- [Exercise data]
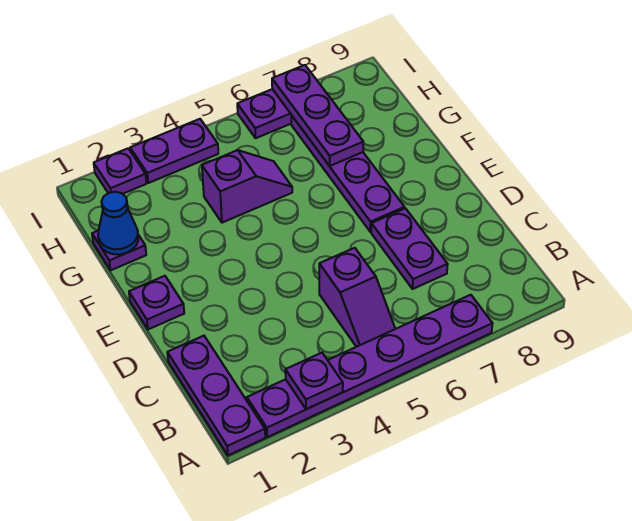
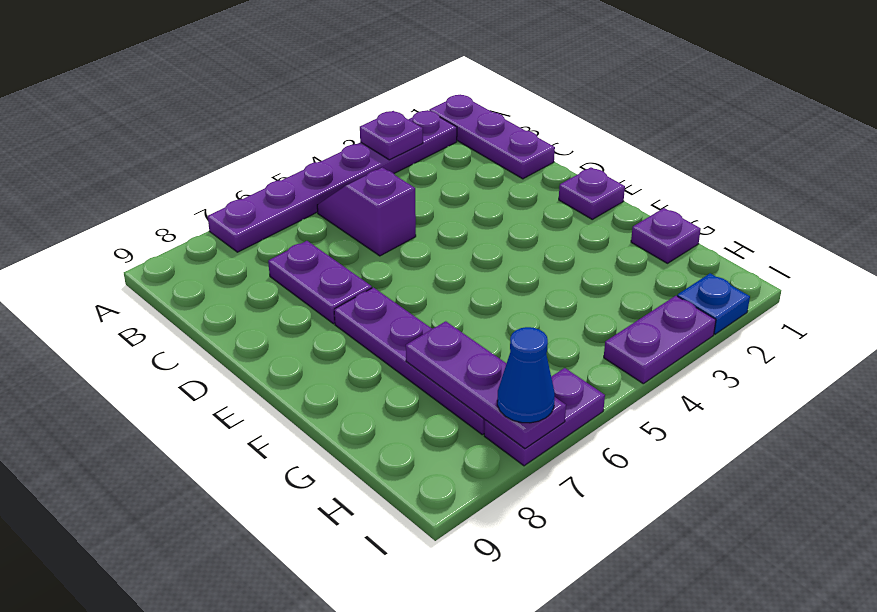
blue cone G1 level 2 -> blue cone I7 level 3
purple slope G4:G5 level 1 top 4 -> none
purple plate I2 level 1 -> blue plate I2 level 1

- [Task statement] Every line of the listing above is to be repeated exactly, with its pictures left out.

- [Solved exercise]
blue cone G1 level 2 -> blue cone I7 level 3
purple slope G4:G5 level 1 top 4 -> none
purple plate I2 level 1 -> blue plate I2 level 1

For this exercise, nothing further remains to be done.